▽

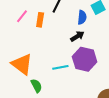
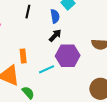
orange rectangle: (40, 20) -> (23, 56), moved

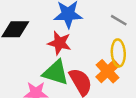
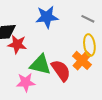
red star: (59, 43) -> (17, 44), moved

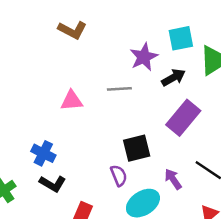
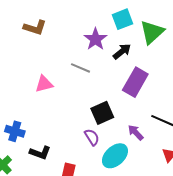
gray line: (119, 89) -> (80, 68), turned 36
blue cross: (43, 153) -> (15, 131), moved

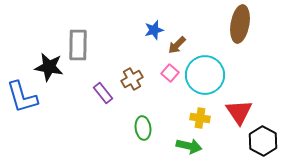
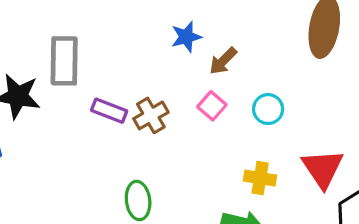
cyan circle: (205, 75) -> (268, 109), size x0.5
purple rectangle: (103, 93) -> (109, 111), moved, turned -30
green ellipse: (143, 128) -> (138, 201), moved

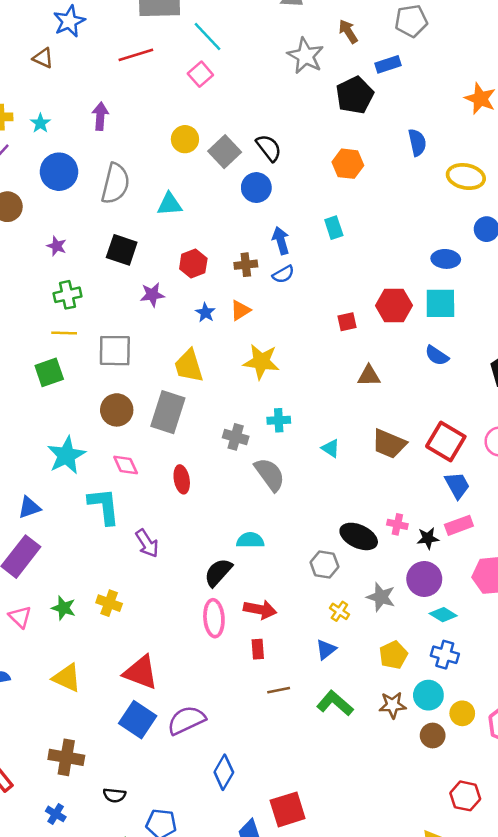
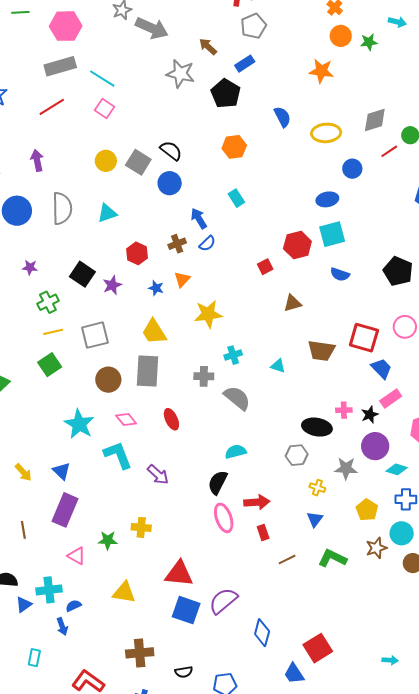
black square: (122, 250) -> (82, 274), moved, turned 30
blue triangle: (29, 507) -> (62, 471), turned -42

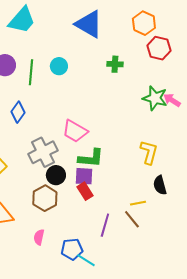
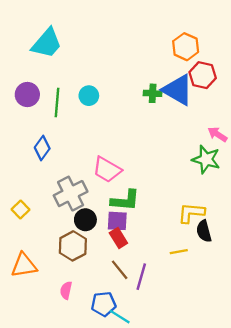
blue triangle: (89, 24) -> (178, 90), moved
green star: (155, 98) -> (206, 159), moved
yellow L-shape: (149, 152) -> (191, 213), moved, turned -100
brown line: (132, 219) -> (120, 270), moved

△

Brief – Your output should consist solely of the lines from the line containing "cyan circle: (205, 75)" through the last line of the entries, verbatim, minus any pictures.

Exercise solution –
cyan circle: (205, 75) -> (268, 109), size x0.5
purple rectangle: (103, 93) -> (109, 111), moved, turned -30
green ellipse: (143, 128) -> (138, 201), moved

black square: (122, 250) -> (82, 274), moved, turned 30
blue triangle: (29, 507) -> (62, 471), turned -42

blue triangle: (89, 24) -> (178, 90), moved
green star: (155, 98) -> (206, 159), moved
yellow L-shape: (149, 152) -> (191, 213), moved, turned -100
brown line: (132, 219) -> (120, 270), moved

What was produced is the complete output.